----- Material provided
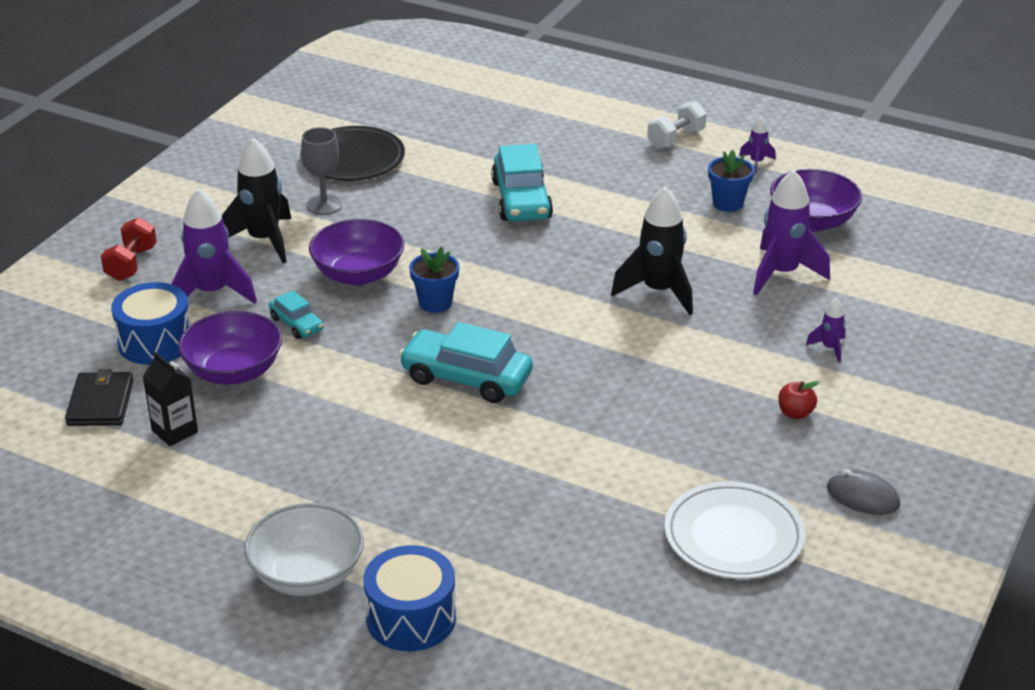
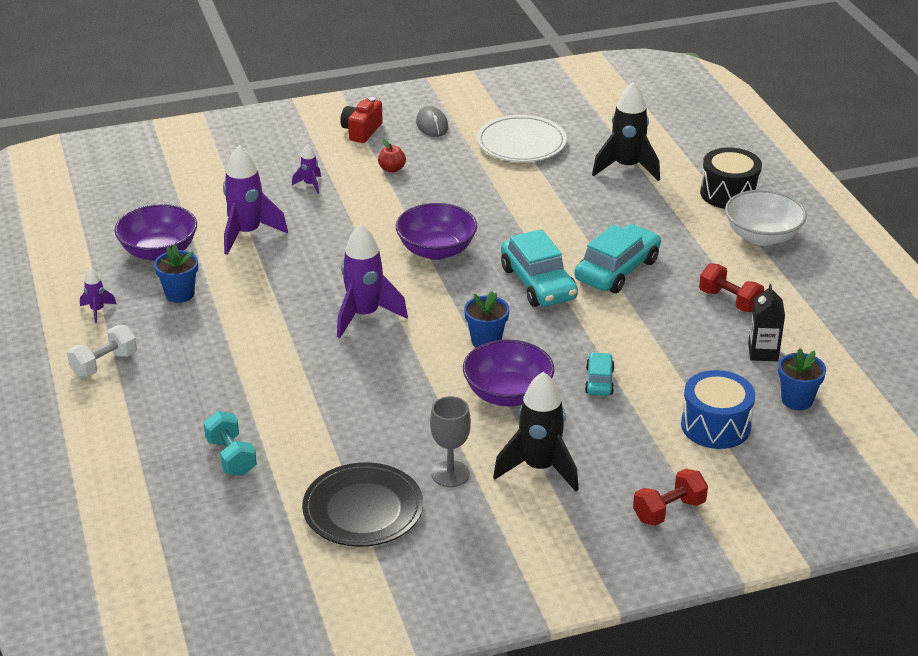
camera: 135 degrees left, 0 degrees up
(101, 403) = (797, 400): black wallet -> blue flower pot
(212, 293) = (632, 443): purple rocket -> purple rocket (364, 315)
(234, 371) = (682, 371): purple bowl -> purple bowl (436, 250)
(261, 468) = (729, 301): none -> red dumbbell
(411, 618) = (729, 193): blue drum -> black drum
(487, 140) = (231, 457): none -> turquoise dumbbell
(521, 200) = (303, 383): turquoise car -> turquoise car (617, 270)
(658, 291) = (337, 266): black rocket -> black rocket (627, 168)
(676, 139) = (104, 364): white dumbbell -> white dumbbell turned 45 degrees counterclockwise
(909, 439) = (361, 131): none -> red camera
----------
The entries above are to be repeated in full, except for their pictures.

camera: 135 degrees left, 0 degrees up
(101, 403) = (797, 400): black wallet -> blue flower pot
(212, 293) = (632, 443): purple rocket -> purple rocket (364, 315)
(234, 371) = (682, 371): purple bowl -> purple bowl (436, 250)
(261, 468) = (729, 301): none -> red dumbbell
(411, 618) = (729, 193): blue drum -> black drum
(487, 140) = (231, 457): none -> turquoise dumbbell
(521, 200) = (303, 383): turquoise car -> turquoise car (617, 270)
(658, 291) = (337, 266): black rocket -> black rocket (627, 168)
(676, 139) = (104, 364): white dumbbell -> white dumbbell turned 45 degrees counterclockwise
(909, 439) = (361, 131): none -> red camera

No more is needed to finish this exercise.